»»

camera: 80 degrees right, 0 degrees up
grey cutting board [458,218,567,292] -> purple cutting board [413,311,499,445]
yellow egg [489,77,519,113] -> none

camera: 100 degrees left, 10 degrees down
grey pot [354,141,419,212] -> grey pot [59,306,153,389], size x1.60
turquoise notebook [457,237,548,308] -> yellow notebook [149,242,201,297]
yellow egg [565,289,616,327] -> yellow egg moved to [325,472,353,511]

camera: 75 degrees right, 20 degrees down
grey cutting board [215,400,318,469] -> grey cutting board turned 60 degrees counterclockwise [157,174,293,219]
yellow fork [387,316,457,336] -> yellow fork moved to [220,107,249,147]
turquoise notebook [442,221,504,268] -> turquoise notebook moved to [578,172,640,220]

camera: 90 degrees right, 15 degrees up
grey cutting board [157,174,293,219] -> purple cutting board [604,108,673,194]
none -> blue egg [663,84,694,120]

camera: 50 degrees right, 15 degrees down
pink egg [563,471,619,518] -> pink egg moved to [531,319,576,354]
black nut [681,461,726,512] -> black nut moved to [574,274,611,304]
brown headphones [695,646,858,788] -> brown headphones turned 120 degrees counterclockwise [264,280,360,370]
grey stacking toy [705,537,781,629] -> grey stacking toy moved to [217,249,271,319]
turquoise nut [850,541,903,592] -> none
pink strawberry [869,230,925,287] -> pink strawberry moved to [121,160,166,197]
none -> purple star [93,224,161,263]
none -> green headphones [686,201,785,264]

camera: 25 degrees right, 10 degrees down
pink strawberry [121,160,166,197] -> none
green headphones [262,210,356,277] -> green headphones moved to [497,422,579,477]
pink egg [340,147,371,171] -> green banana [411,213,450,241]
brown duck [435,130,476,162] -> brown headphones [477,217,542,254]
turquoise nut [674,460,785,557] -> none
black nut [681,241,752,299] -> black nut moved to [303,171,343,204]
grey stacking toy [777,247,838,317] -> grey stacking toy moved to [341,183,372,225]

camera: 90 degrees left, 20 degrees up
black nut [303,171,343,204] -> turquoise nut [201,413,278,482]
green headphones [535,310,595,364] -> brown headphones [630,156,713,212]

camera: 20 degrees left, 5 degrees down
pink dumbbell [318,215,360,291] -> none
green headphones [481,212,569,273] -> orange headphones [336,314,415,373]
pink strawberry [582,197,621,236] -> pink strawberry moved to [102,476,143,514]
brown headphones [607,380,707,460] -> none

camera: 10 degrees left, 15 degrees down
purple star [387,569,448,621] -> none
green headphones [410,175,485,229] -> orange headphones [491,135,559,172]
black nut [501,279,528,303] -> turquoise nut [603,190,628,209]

««

--- Your assignment ---
With no additions or omissions, transcribe every record.

--- Written response ---
camera: 80 degrees right, 0 degrees up
grey cutting board [458,218,567,292] -> purple cutting board [413,311,499,445]
yellow egg [489,77,519,113] -> none

camera: 100 degrees left, 10 degrees down
grey pot [354,141,419,212] -> grey pot [59,306,153,389], size x1.60
turquoise notebook [457,237,548,308] -> yellow notebook [149,242,201,297]
yellow egg [565,289,616,327] -> yellow egg moved to [325,472,353,511]

camera: 75 degrees right, 20 degrees down
grey cutting board [215,400,318,469] -> grey cutting board turned 60 degrees counterclockwise [157,174,293,219]
yellow fork [387,316,457,336] -> yellow fork moved to [220,107,249,147]
turquoise notebook [442,221,504,268] -> turquoise notebook moved to [578,172,640,220]

camera: 90 degrees right, 15 degrees up
grey cutting board [157,174,293,219] -> purple cutting board [604,108,673,194]
none -> blue egg [663,84,694,120]

camera: 50 degrees right, 15 degrees down
pink egg [563,471,619,518] -> pink egg moved to [531,319,576,354]
black nut [681,461,726,512] -> black nut moved to [574,274,611,304]
brown headphones [695,646,858,788] -> brown headphones turned 120 degrees counterclockwise [264,280,360,370]
grey stacking toy [705,537,781,629] -> grey stacking toy moved to [217,249,271,319]
turquoise nut [850,541,903,592] -> none
pink strawberry [869,230,925,287] -> pink strawberry moved to [121,160,166,197]
none -> purple star [93,224,161,263]
none -> green headphones [686,201,785,264]

camera: 25 degrees right, 10 degrees down
pink strawberry [121,160,166,197] -> none
green headphones [262,210,356,277] -> green headphones moved to [497,422,579,477]
pink egg [340,147,371,171] -> green banana [411,213,450,241]
brown duck [435,130,476,162] -> brown headphones [477,217,542,254]
turquoise nut [674,460,785,557] -> none
black nut [681,241,752,299] -> black nut moved to [303,171,343,204]
grey stacking toy [777,247,838,317] -> grey stacking toy moved to [341,183,372,225]

camera: 90 degrees left, 20 degrees up
black nut [303,171,343,204] -> turquoise nut [201,413,278,482]
green headphones [535,310,595,364] -> brown headphones [630,156,713,212]

camera: 20 degrees left, 5 degrees down
pink dumbbell [318,215,360,291] -> none
green headphones [481,212,569,273] -> orange headphones [336,314,415,373]
pink strawberry [582,197,621,236] -> pink strawberry moved to [102,476,143,514]
brown headphones [607,380,707,460] -> none

camera: 10 degrees left, 15 degrees down
purple star [387,569,448,621] -> none
green headphones [410,175,485,229] -> orange headphones [491,135,559,172]
black nut [501,279,528,303] -> turquoise nut [603,190,628,209]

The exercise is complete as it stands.